EXERCISE REQUIREMENTS: Tell how many lines in the records contain the word "cyan"; the number alone is the answer.

Scene comparison data:
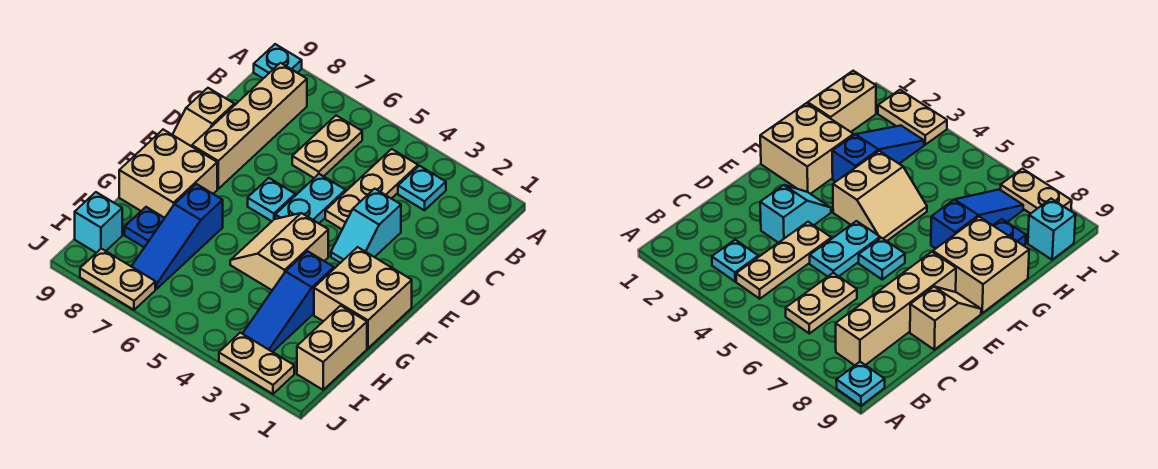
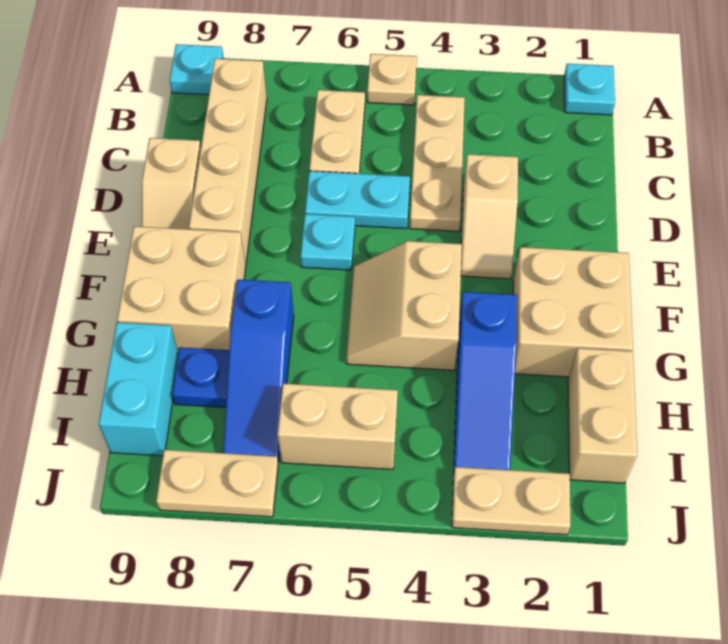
none -> tan 1x1 plate [367,54,417,105]
cyan 1x1 plate [398,166,446,210] -> cyan 1x1 plate moved to [564,64,615,115]
cyan 1x2 slope [331,189,401,263] -> tan 1x2 slope [461,154,518,279]
cyan 1x2 plate [275,174,345,223] -> cyan 1x2 plate turned to [305,171,410,229]
none -> tan 1x2 brick [278,384,398,469]
cyan 1x1 brick [75,192,122,253] -> cyan 1x2 brick [99,322,178,456]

RESPONSE BOX: 4